## Directions for this task
Reproduce the records below exactly as they appear, omitting any pictures they contain.

## Data in this exercise
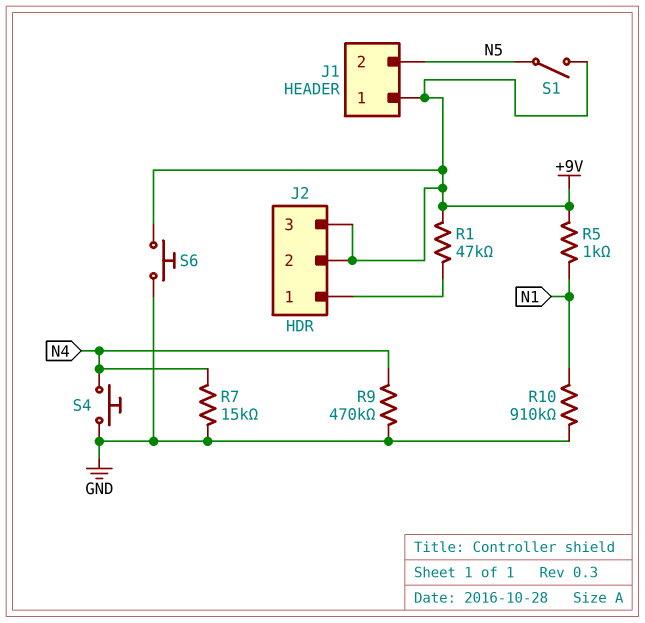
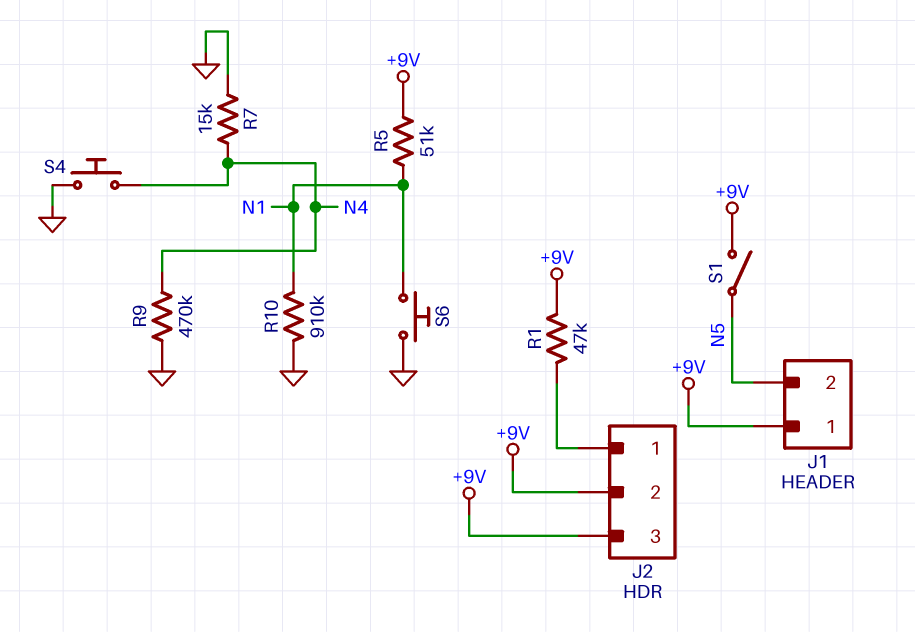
R5: 1k (+9V, N1) -> 51k (+9V, N1)
S6: button (+9V, GND) -> button (GND, N1)

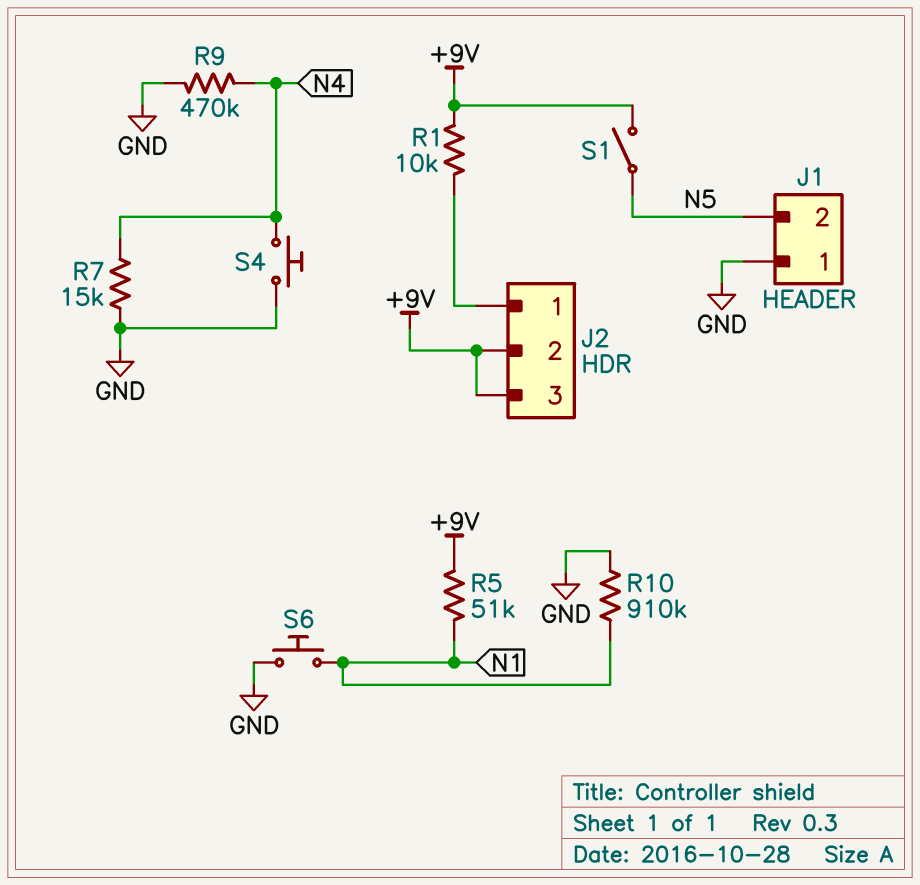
J1 pin 1: +9V -> GND
R1: 47k (+9V, J2/1) -> 10k (+9V, J2/1)

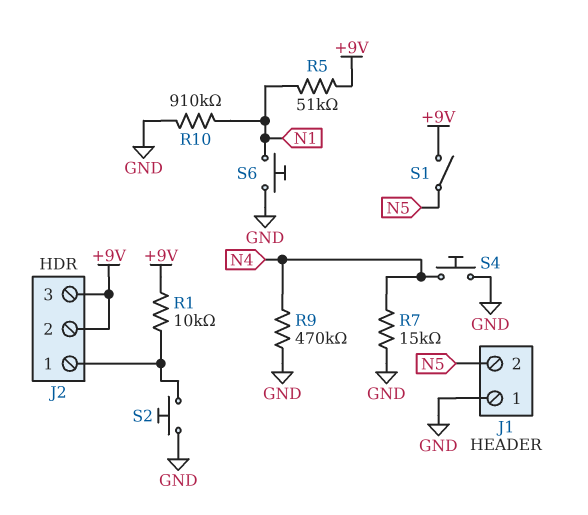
S2: none -> button (GND, J2/1)

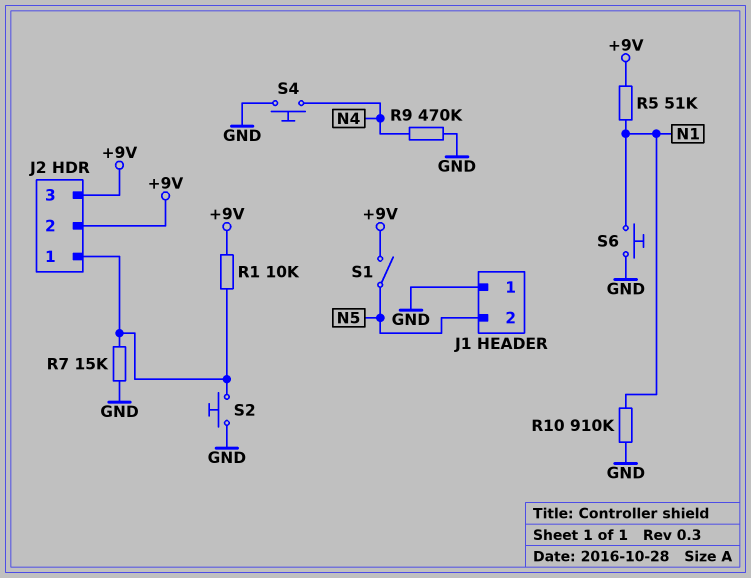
R7: 15k (GND, N4) -> 15k (GND, J2/1)

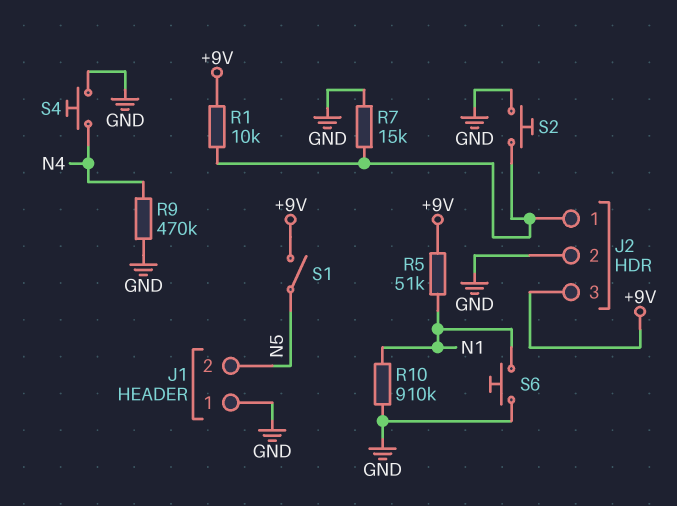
J2 pin 2: +9V -> GND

## Task result
R5: 1k (+9V, N1) -> 51k (+9V, N1)
S6: button (+9V, GND) -> button (GND, N1)

J1 pin 1: +9V -> GND
R1: 47k (+9V, J2/1) -> 10k (+9V, J2/1)

S2: none -> button (GND, J2/1)

R7: 15k (GND, N4) -> 15k (GND, J2/1)

J2 pin 2: +9V -> GND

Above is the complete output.